> [Exercise details]:
For every line in the data below that contains "circle", copy the line.

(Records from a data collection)
○ ○ ○ ○

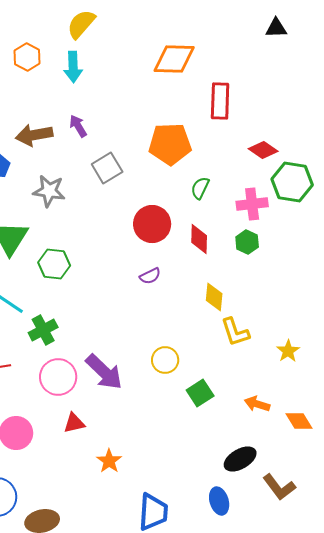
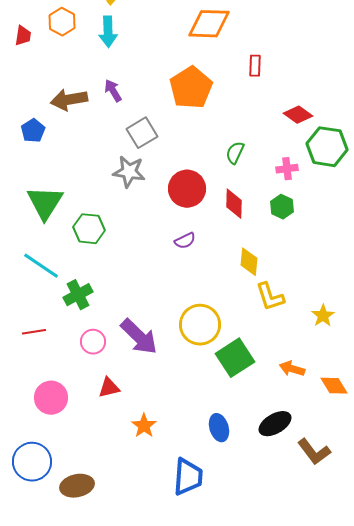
red rectangle: (220, 101) -> (255, 66), size x0.6
orange pentagon: (170, 144) -> (191, 88), moved, turned -30
gray star: (49, 191) -> (129, 172), moved
pink cross: (252, 204) -> (287, 169), size x0.7
yellow circle: (165, 360) -> (200, 325), size x1.5
pink circle: (58, 377) -> (93, 342), size x0.7
green square: (200, 393) -> (235, 358), size x1.4
blue ellipse: (219, 501) -> (219, 428), moved

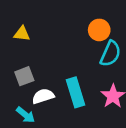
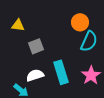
gray square: (24, 76) -> (36, 46), moved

○ ○ ○ ○

> [Result]:
yellow circle: (165, 360) -> (200, 325), size x1.5
pink circle: (58, 377) -> (93, 342), size x0.7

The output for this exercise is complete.